> TASK TO COMPLETE
Return nothing but the lines from the one with "R8: 10 (BUF, ZOB) -> 10 (GND, ZOB)" through the one with "T2: PNP BD140" in the data below, word for word and without pictures.

Version comparison data
· · · · · · ·

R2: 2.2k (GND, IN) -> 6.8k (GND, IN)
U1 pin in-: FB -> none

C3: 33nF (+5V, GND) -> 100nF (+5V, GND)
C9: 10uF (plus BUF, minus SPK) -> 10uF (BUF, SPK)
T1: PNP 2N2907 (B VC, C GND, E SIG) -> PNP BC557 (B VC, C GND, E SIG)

· · · · · · ·

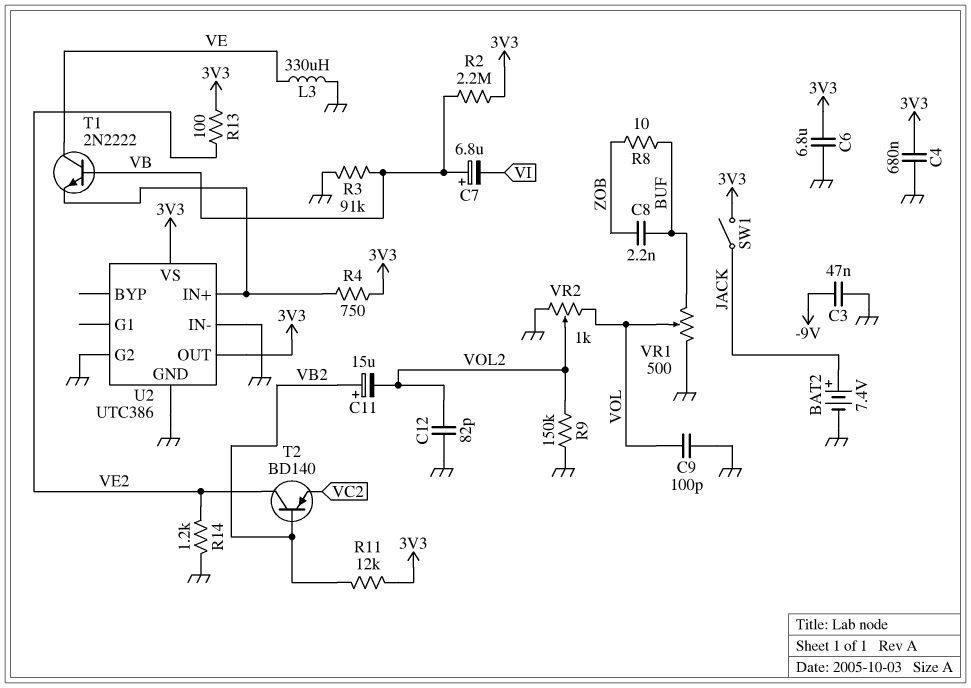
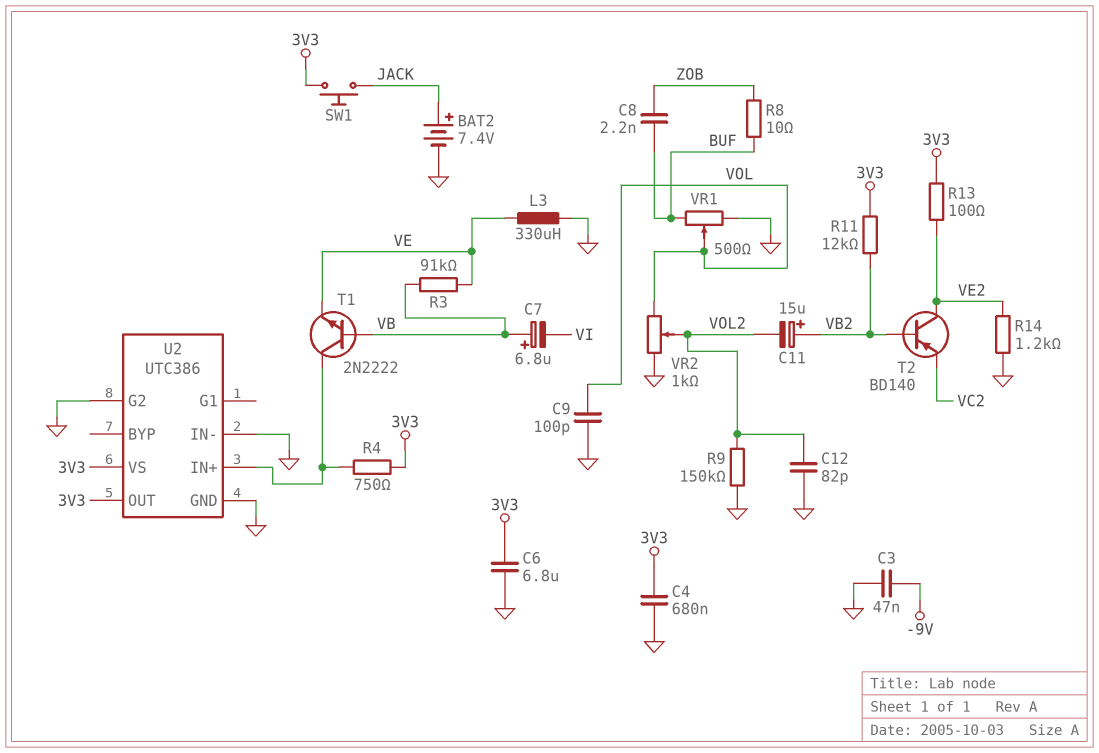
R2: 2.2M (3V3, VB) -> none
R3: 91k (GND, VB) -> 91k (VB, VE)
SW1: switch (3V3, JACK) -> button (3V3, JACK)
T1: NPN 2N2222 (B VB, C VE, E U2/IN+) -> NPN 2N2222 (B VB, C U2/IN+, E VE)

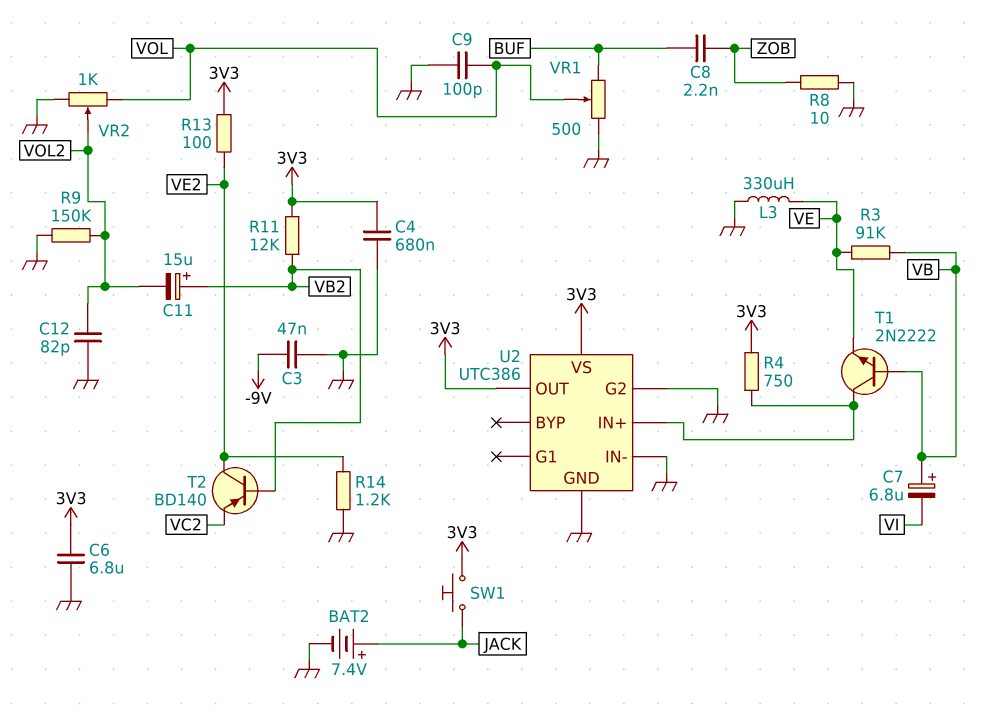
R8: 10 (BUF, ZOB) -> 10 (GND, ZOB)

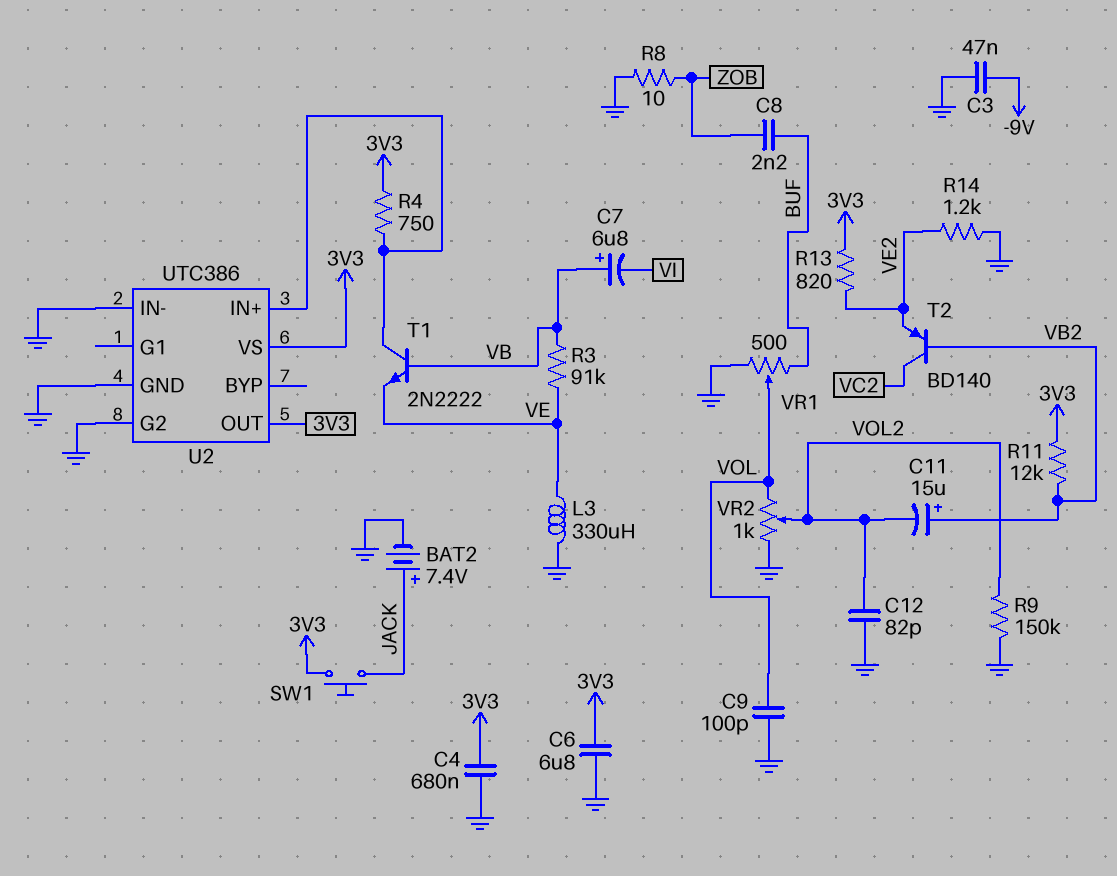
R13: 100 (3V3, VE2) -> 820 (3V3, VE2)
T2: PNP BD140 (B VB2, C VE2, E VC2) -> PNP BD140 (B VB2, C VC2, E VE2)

· · · · · · ·

> TASK RESPONSE
R8: 10 (BUF, ZOB) -> 10 (GND, ZOB)

R13: 100 (3V3, VE2) -> 820 (3V3, VE2)
T2: PNP BD140 (B VB2, C VE2, E VC2) -> PNP BD140 (B VB2, C VC2, E VE2)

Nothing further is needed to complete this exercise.